Please repeat the entries exactly as they appear and omit any images.
....
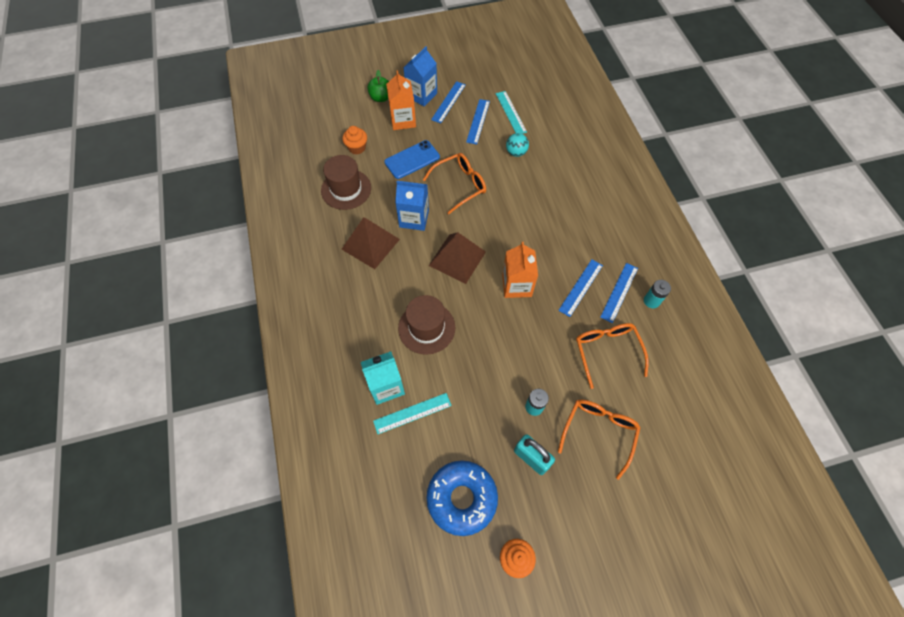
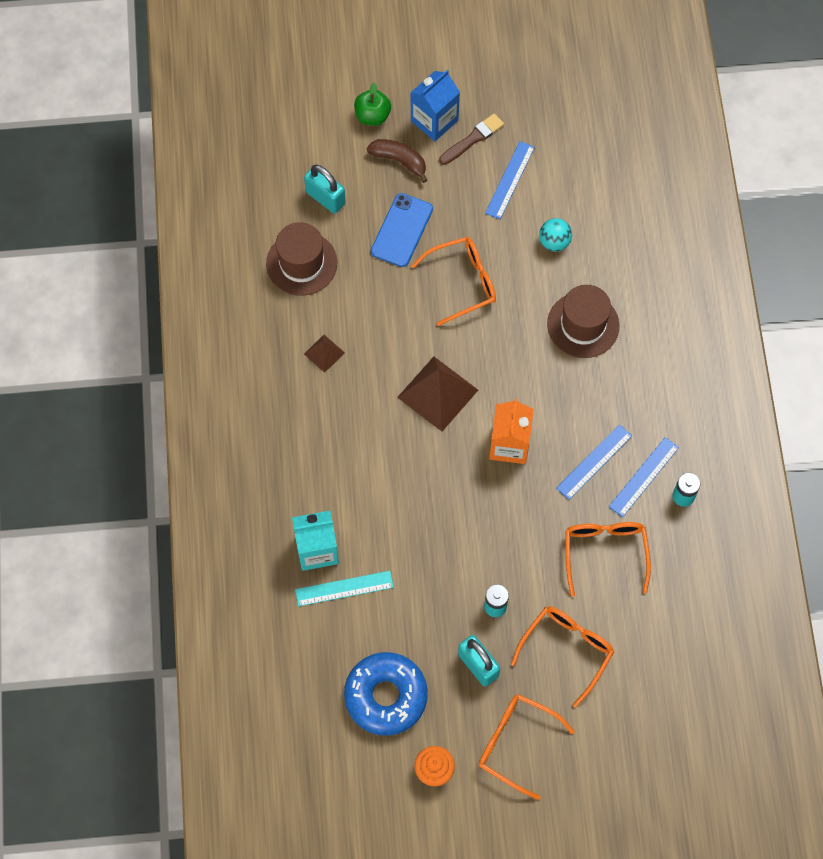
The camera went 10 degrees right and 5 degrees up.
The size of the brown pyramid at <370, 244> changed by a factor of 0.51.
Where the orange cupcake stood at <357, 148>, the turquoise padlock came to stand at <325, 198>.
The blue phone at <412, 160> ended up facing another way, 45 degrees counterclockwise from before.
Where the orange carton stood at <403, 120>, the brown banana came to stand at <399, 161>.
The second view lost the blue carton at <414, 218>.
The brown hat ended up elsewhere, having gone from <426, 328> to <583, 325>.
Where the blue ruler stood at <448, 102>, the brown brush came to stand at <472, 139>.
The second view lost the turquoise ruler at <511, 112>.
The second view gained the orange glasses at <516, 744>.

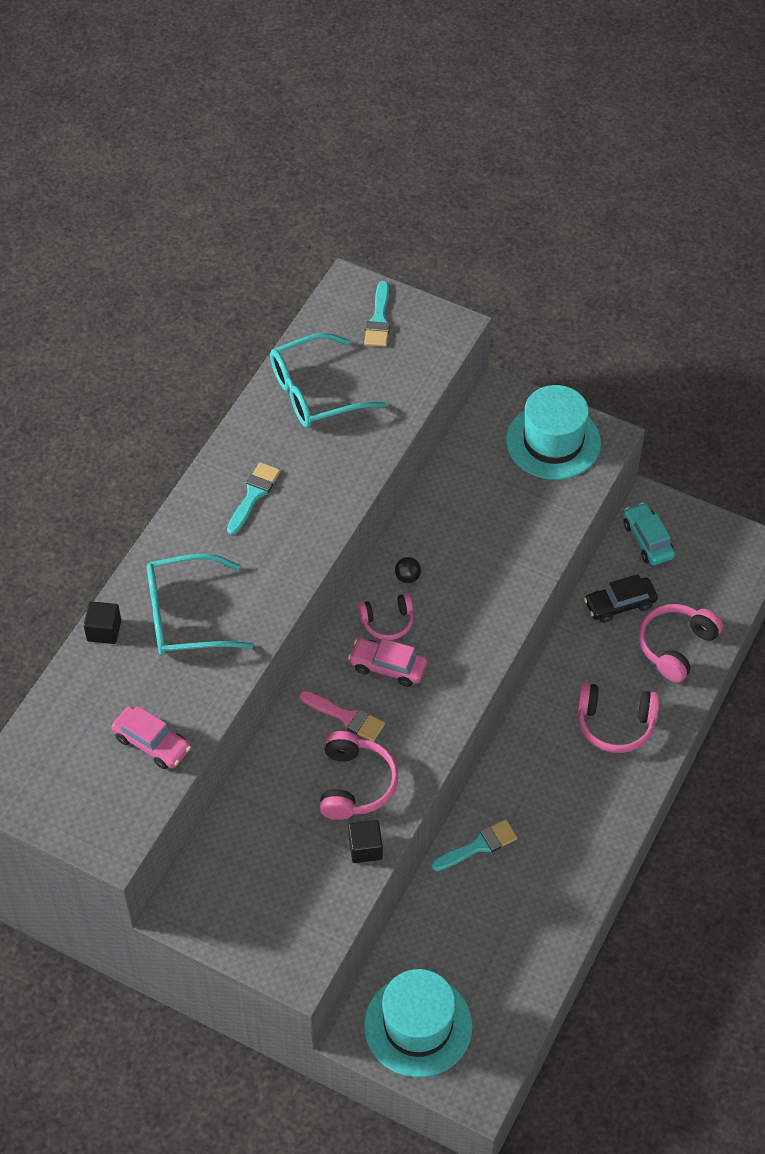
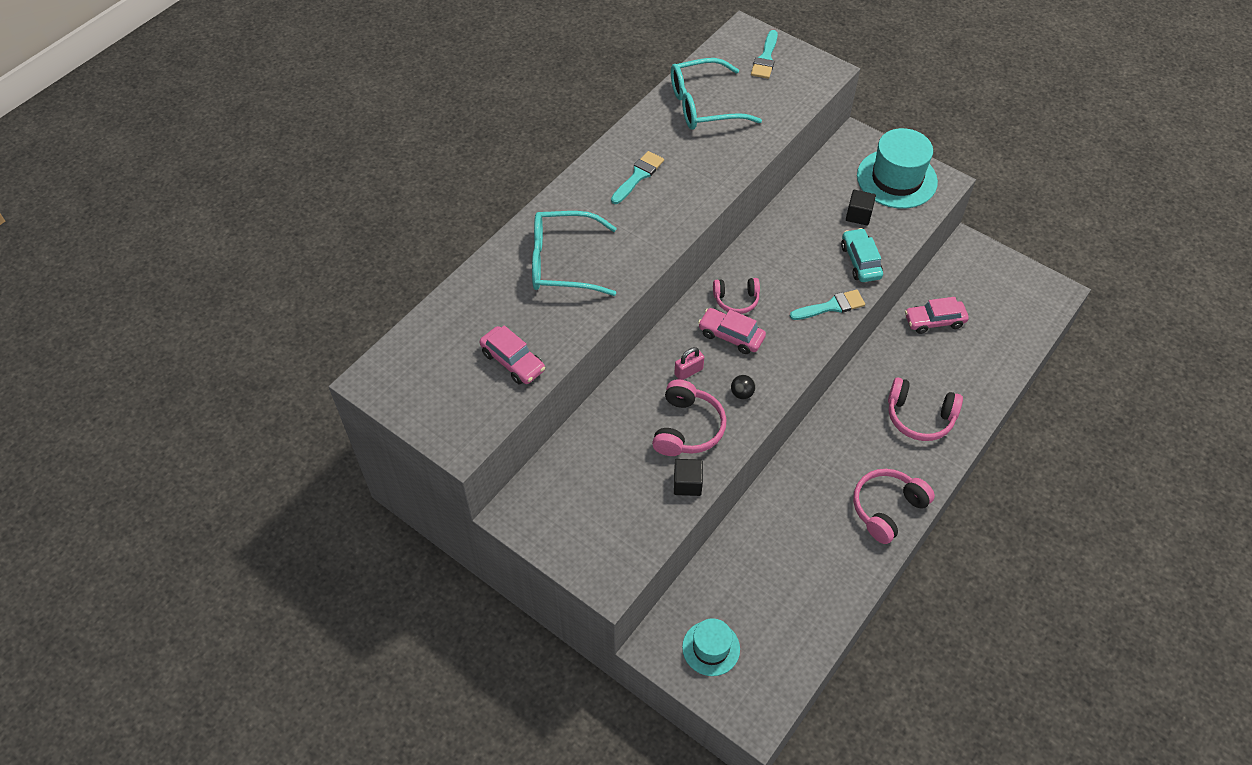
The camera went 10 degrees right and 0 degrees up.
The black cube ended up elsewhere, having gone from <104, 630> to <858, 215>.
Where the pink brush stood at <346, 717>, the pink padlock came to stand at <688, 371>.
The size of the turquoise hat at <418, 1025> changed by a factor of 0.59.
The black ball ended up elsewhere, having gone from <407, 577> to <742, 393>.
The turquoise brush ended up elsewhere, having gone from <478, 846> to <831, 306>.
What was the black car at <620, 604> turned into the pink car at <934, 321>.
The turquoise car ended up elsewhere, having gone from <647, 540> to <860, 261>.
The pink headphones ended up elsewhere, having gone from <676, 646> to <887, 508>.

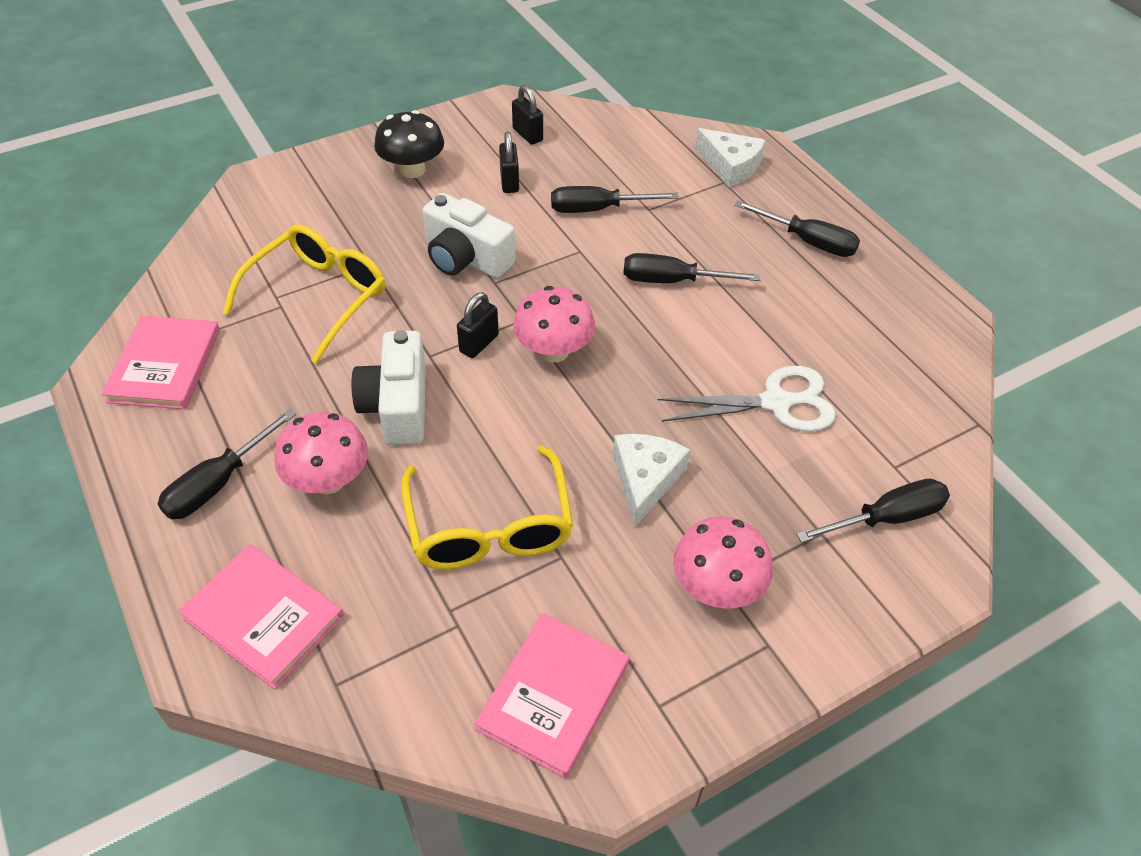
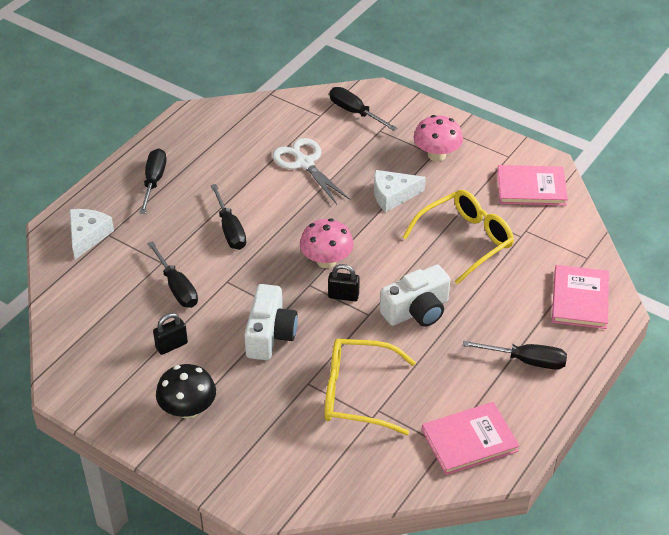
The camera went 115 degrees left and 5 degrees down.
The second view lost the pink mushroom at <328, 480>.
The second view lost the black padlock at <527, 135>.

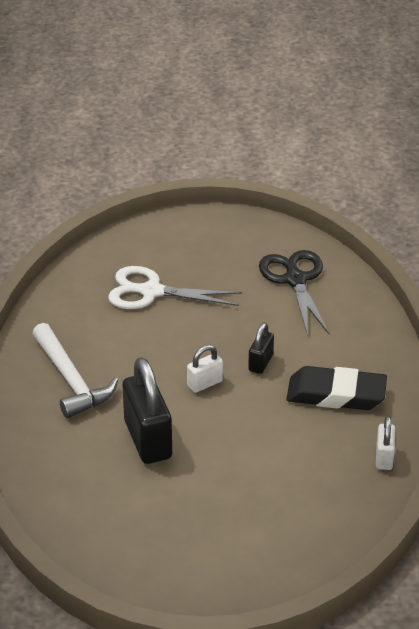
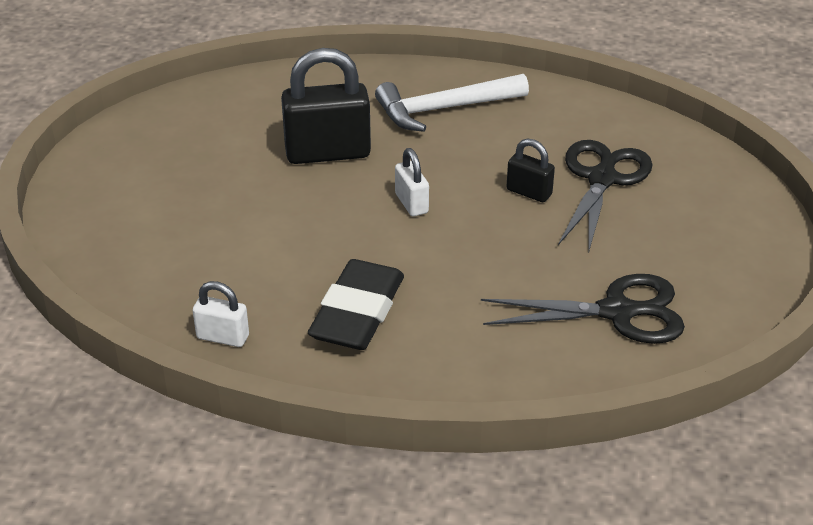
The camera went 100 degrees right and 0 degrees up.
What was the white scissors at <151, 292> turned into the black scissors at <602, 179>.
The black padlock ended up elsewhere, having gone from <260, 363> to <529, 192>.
....
| EXERCISE ANSWER |
The camera went 10 degrees right and 5 degrees up.
The size of the brown pyramid at <370, 244> changed by a factor of 0.51.
Where the orange cupcake stood at <357, 148>, the turquoise padlock came to stand at <325, 198>.
The blue phone at <412, 160> ended up facing another way, 45 degrees counterclockwise from before.
Where the orange carton stood at <403, 120>, the brown banana came to stand at <399, 161>.
The second view lost the blue carton at <414, 218>.
The brown hat ended up elsewhere, having gone from <426, 328> to <583, 325>.
Where the blue ruler stood at <448, 102>, the brown brush came to stand at <472, 139>.
The second view lost the turquoise ruler at <511, 112>.
The second view gained the orange glasses at <516, 744>.

The camera went 10 degrees right and 0 degrees up.
The black cube ended up elsewhere, having gone from <104, 630> to <858, 215>.
Where the pink brush stood at <346, 717>, the pink padlock came to stand at <688, 371>.
The size of the turquoise hat at <418, 1025> changed by a factor of 0.59.
The black ball ended up elsewhere, having gone from <407, 577> to <742, 393>.
The turquoise brush ended up elsewhere, having gone from <478, 846> to <831, 306>.
What was the black car at <620, 604> turned into the pink car at <934, 321>.
The turquoise car ended up elsewhere, having gone from <647, 540> to <860, 261>.
The pink headphones ended up elsewhere, having gone from <676, 646> to <887, 508>.

The camera went 115 degrees left and 5 degrees down.
The second view lost the pink mushroom at <328, 480>.
The second view lost the black padlock at <527, 135>.

The camera went 100 degrees right and 0 degrees up.
What was the white scissors at <151, 292> turned into the black scissors at <602, 179>.
The black padlock ended up elsewhere, having gone from <260, 363> to <529, 192>.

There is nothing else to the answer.